%%

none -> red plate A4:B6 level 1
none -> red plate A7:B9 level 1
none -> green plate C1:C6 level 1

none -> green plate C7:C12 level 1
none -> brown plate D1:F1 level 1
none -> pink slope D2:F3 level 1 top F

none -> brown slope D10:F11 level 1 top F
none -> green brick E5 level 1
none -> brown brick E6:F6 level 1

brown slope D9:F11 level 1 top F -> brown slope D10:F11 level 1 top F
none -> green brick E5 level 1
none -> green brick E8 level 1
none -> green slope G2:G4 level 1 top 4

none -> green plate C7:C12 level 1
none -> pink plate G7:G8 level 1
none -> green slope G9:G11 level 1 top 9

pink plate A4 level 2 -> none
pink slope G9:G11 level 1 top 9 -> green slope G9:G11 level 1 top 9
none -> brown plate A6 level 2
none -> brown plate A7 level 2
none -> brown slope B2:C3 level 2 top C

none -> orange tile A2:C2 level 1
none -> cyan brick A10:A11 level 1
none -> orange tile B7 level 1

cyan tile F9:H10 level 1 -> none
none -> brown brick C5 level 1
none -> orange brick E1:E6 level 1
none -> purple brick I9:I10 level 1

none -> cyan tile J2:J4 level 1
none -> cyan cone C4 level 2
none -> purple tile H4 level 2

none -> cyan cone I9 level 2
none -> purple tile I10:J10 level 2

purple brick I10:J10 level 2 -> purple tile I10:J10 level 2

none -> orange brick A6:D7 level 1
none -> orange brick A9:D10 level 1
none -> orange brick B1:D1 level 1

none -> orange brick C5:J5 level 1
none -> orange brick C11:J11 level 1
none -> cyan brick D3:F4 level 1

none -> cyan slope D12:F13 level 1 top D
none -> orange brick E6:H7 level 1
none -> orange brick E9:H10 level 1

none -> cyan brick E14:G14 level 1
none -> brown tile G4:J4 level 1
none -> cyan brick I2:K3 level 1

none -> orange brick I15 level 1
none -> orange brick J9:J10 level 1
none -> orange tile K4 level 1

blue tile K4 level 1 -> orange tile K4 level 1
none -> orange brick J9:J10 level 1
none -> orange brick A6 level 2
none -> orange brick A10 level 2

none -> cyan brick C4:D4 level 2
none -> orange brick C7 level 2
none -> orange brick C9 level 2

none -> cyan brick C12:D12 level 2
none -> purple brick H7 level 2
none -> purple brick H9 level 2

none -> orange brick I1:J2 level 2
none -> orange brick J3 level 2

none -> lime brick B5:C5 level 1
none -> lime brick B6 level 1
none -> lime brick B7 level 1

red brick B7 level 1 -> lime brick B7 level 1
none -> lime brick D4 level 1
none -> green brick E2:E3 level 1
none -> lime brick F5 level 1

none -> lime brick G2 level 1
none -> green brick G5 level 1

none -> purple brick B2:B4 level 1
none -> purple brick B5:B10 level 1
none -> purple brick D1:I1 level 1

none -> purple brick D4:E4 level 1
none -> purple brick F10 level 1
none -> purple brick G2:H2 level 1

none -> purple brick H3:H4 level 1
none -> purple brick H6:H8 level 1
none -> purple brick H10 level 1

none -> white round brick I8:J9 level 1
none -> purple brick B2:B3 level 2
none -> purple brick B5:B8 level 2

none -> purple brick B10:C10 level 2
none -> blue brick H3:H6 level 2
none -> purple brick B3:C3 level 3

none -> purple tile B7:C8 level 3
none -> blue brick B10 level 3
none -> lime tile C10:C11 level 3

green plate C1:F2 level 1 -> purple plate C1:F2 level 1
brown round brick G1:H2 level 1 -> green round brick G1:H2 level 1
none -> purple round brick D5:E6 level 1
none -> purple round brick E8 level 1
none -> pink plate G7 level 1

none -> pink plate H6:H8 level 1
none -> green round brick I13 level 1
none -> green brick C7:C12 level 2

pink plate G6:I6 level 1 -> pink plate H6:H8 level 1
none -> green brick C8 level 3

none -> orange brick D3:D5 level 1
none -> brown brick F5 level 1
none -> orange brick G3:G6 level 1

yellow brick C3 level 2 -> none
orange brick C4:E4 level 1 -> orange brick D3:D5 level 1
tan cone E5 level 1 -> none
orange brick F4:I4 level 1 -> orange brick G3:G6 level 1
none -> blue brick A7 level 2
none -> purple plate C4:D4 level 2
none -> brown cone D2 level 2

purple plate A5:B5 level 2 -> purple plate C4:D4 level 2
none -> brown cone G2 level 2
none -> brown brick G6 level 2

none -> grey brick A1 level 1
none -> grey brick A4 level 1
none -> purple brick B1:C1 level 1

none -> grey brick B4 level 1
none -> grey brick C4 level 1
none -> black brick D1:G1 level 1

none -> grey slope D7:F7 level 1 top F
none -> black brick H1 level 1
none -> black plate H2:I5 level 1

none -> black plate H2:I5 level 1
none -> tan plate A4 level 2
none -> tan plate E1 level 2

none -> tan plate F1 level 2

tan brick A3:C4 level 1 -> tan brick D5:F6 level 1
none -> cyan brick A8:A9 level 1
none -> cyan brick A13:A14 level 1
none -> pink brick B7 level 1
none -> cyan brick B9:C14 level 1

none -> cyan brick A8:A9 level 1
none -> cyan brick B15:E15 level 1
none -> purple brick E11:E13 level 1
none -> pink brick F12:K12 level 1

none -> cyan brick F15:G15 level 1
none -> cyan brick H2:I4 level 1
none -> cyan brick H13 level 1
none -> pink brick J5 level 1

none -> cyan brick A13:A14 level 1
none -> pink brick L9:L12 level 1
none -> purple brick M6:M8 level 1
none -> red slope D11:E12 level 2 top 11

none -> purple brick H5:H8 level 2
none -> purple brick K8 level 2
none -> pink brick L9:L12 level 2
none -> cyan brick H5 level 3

%%

◆ **What is expected**
Find the line with "none -> orange brick A6 level 2" in the material above. Reproduce it and each line after it up to and including the line with "none -> green brick C8 level 3".

◆ **Your solution**
none -> orange brick A6 level 2
none -> orange brick A10 level 2

none -> cyan brick C4:D4 level 2
none -> orange brick C7 level 2
none -> orange brick C9 level 2

none -> cyan brick C12:D12 level 2
none -> purple brick H7 level 2
none -> purple brick H9 level 2

none -> orange brick I1:J2 level 2
none -> orange brick J3 level 2

none -> lime brick B5:C5 level 1
none -> lime brick B6 level 1
none -> lime brick B7 level 1

red brick B7 level 1 -> lime brick B7 level 1
none -> lime brick D4 level 1
none -> green brick E2:E3 level 1
none -> lime brick F5 level 1

none -> lime brick G2 level 1
none -> green brick G5 level 1

none -> purple brick B2:B4 level 1
none -> purple brick B5:B10 level 1
none -> purple brick D1:I1 level 1

none -> purple brick D4:E4 level 1
none -> purple brick F10 level 1
none -> purple brick G2:H2 level 1

none -> purple brick H3:H4 level 1
none -> purple brick H6:H8 level 1
none -> purple brick H10 level 1

none -> white round brick I8:J9 level 1
none -> purple brick B2:B3 level 2
none -> purple brick B5:B8 level 2

none -> purple brick B10:C10 level 2
none -> blue brick H3:H6 level 2
none -> purple brick B3:C3 level 3

none -> purple tile B7:C8 level 3
none -> blue brick B10 level 3
none -> lime tile C10:C11 level 3

green plate C1:F2 level 1 -> purple plate C1:F2 level 1
brown round brick G1:H2 level 1 -> green round brick G1:H2 level 1
none -> purple round brick D5:E6 level 1
none -> purple round brick E8 level 1
none -> pink plate G7 level 1

none -> pink plate H6:H8 level 1
none -> green round brick I13 level 1
none -> green brick C7:C12 level 2

pink plate G6:I6 level 1 -> pink plate H6:H8 level 1
none -> green brick C8 level 3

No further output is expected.